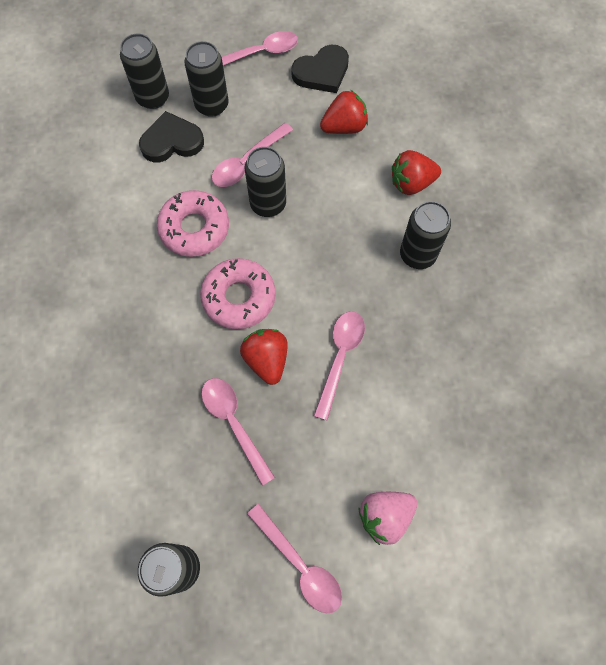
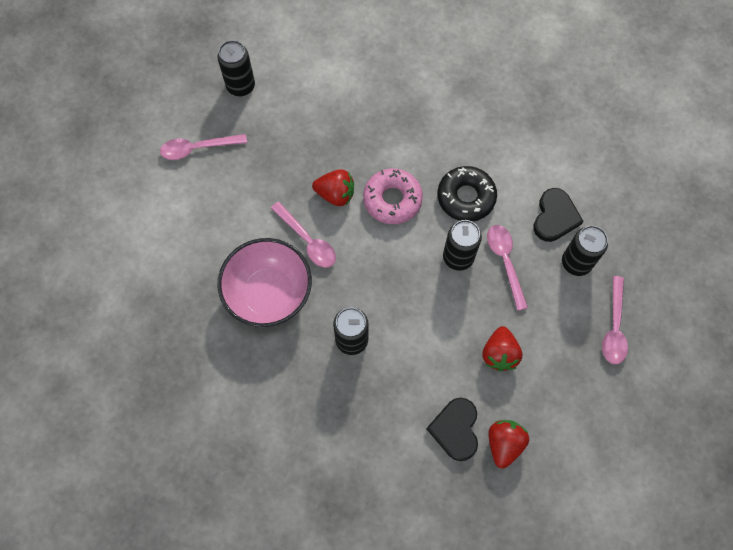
camera: 120 degrees right, 0 degrees up
black can [120,34,169,109] -> none
pink donut [157,190,229,257] -> black donut [437,166,497,222]
pink spoon [201,378,275,486] -> none
black heart [292,44,349,93] -> black heart moved to [427,398,478,461]
pink strawberry [359,492,417,545] -> none
red strawberry [392,150,441,195] -> red strawberry moved to [488,420,529,469]
none -> pink bowl [218,238,312,327]

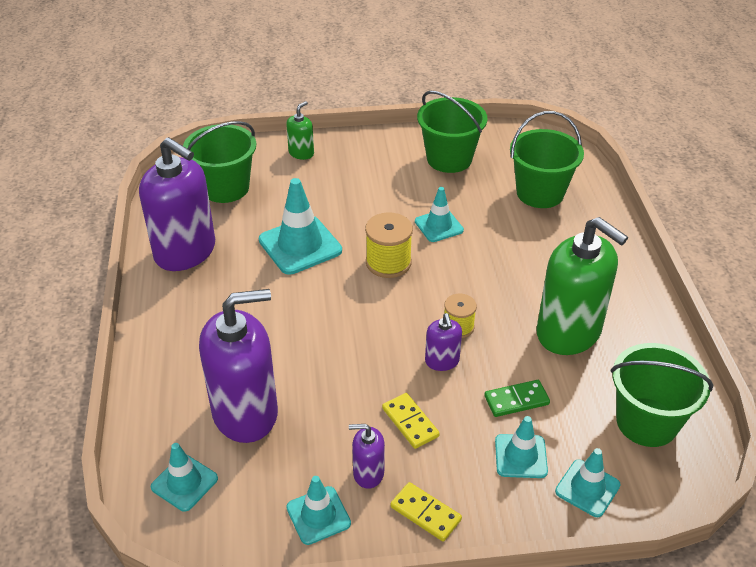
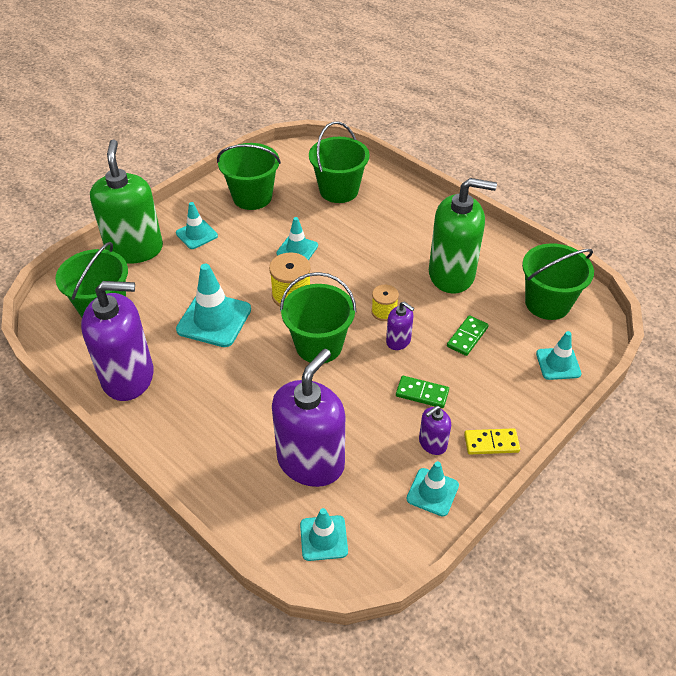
camera: 40 degrees left, 5 degrees up
green soap dispenser [286,101,314,160] -> green soap dispenser [90,140,163,264], size x2.20
yellow domino [382,393,440,449] -> green domino [396,376,449,408]
turquoise traffic cone [495,416,548,478] -> turquoise traffic cone moved to [176,202,218,249]
none -> green bucket [280,272,356,363]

──────────

▸ Task statement:
For this exercise, return every entry verbatim and omit all pictures.

▸ Finished exercise:
camera: 120 degrees right, 0 degrees up
black can [120,34,169,109] -> none
pink donut [157,190,229,257] -> black donut [437,166,497,222]
pink spoon [201,378,275,486] -> none
black heart [292,44,349,93] -> black heart moved to [427,398,478,461]
pink strawberry [359,492,417,545] -> none
red strawberry [392,150,441,195] -> red strawberry moved to [488,420,529,469]
none -> pink bowl [218,238,312,327]

camera: 40 degrees left, 5 degrees up
green soap dispenser [286,101,314,160] -> green soap dispenser [90,140,163,264], size x2.20
yellow domino [382,393,440,449] -> green domino [396,376,449,408]
turquoise traffic cone [495,416,548,478] -> turquoise traffic cone moved to [176,202,218,249]
none -> green bucket [280,272,356,363]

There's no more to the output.